Image comparison data:
┌──

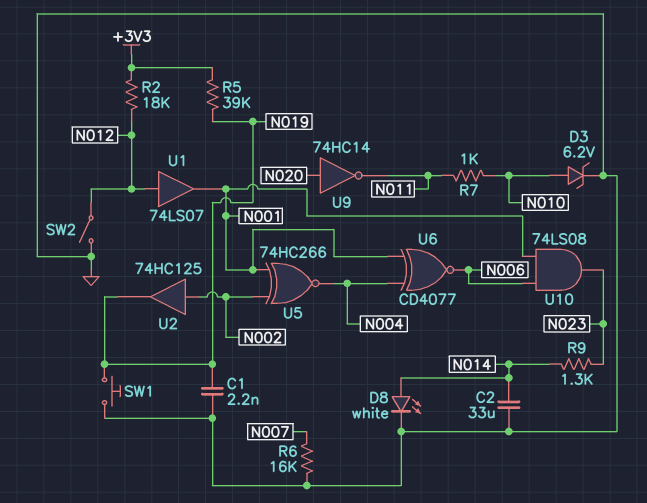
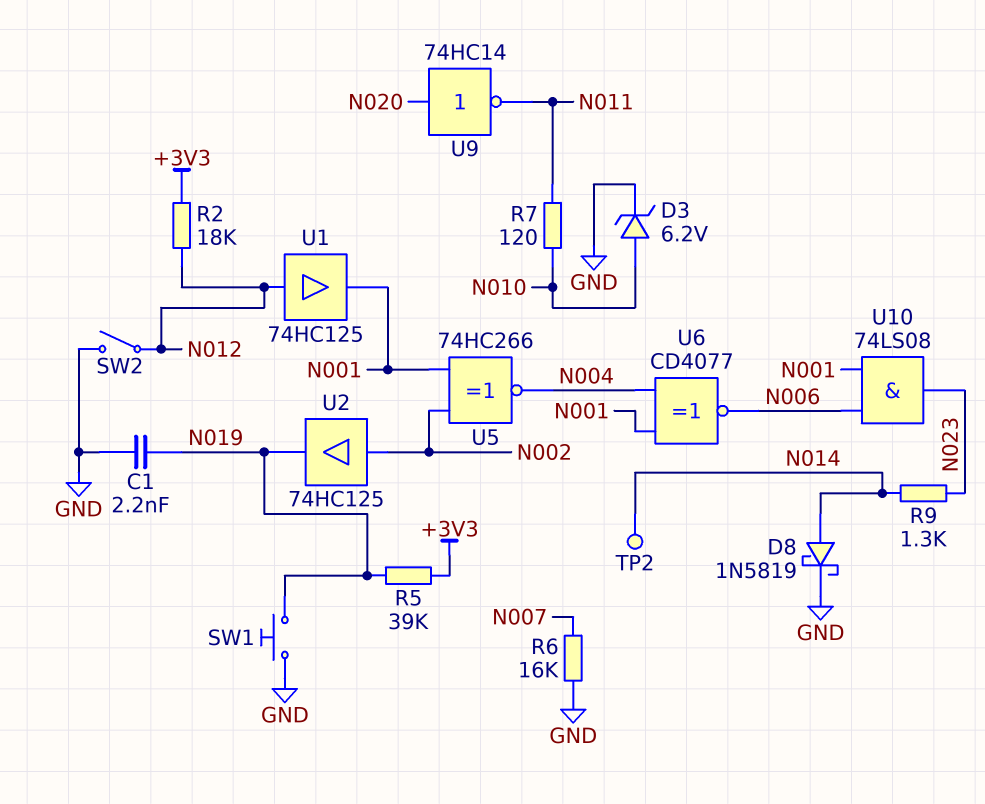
C2: 33uF (GND, N014) -> none
D8: LED white (A N014, K GND) -> schottky 1N5819 (A N014, K GND)
R7: 1k (N010, N011) -> 120 (N010, N011)
TP2: none -> test point (N014)
U1: buffer 74LS07 (in N012, out N001) -> buffer 74HC125 (in N012, out N001)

└──

Work to complete: Show the lines of the records that include the string "none".

Answer for the task:
C2: 33uF (GND, N014) -> none
TP2: none -> test point (N014)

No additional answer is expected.